**Goal of the exercise**
From the entries below, list each line with "purple".

======== Exercise inputs ========

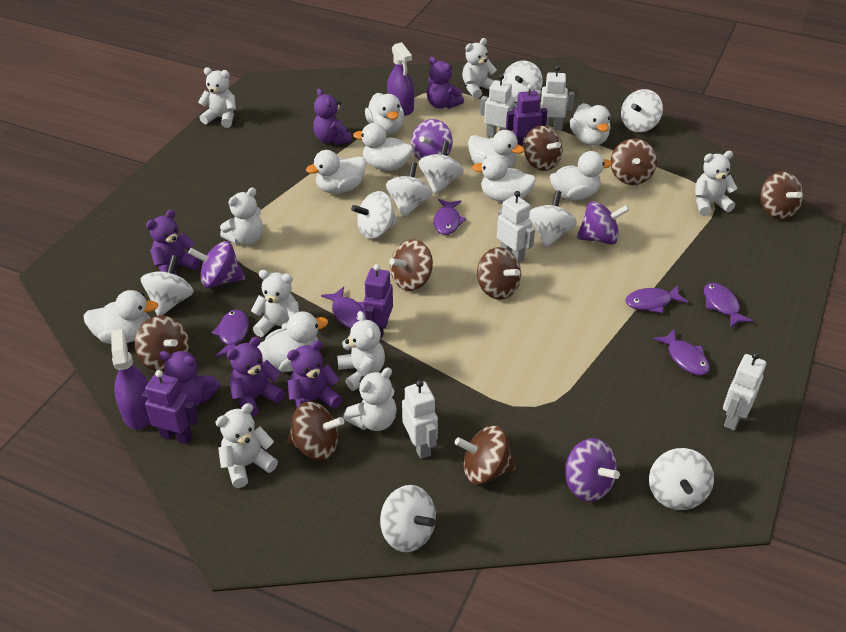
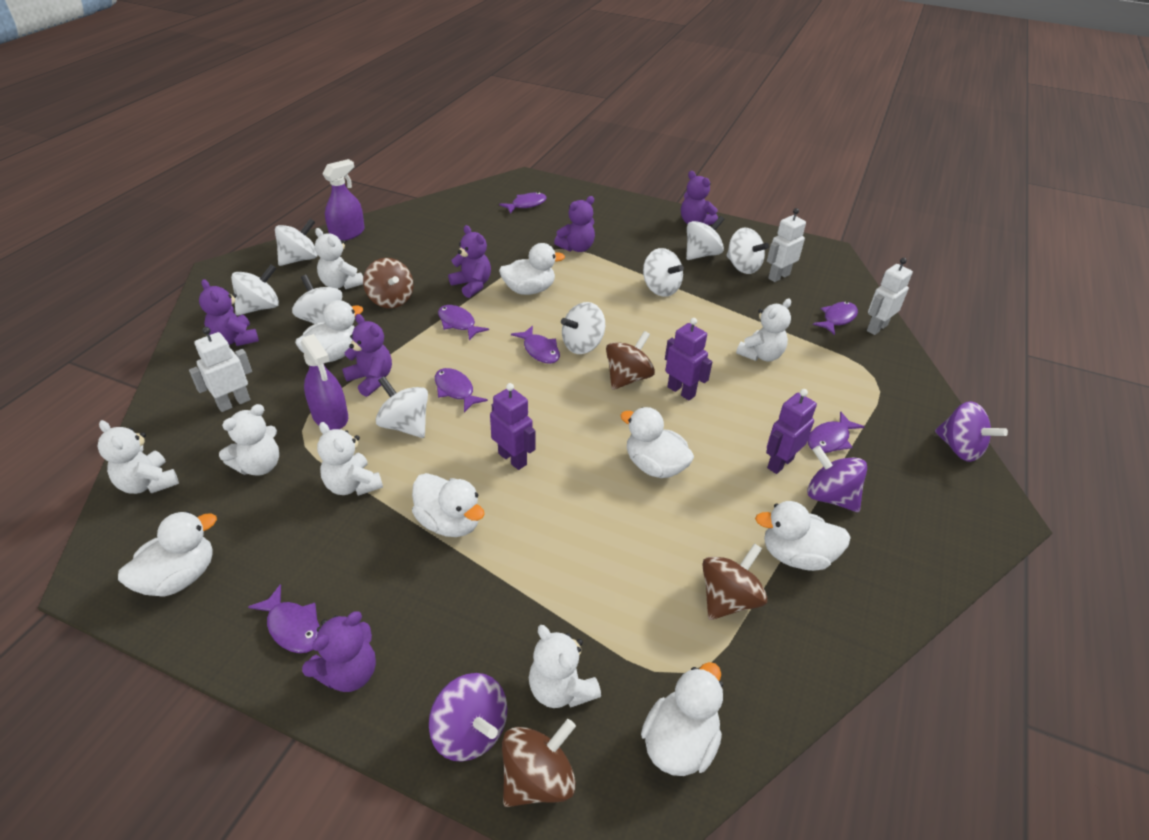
brown spinning top: 8 -> 4
purple fish: 6 -> 7
purple spinning top: 4 -> 3
white duck: 9 -> 7
white robot: 5 -> 3
white spinning top: 9 -> 8
white teddy bear: 8 -> 6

========

**Answer to the problem**
purple fish: 6 -> 7
purple spinning top: 4 -> 3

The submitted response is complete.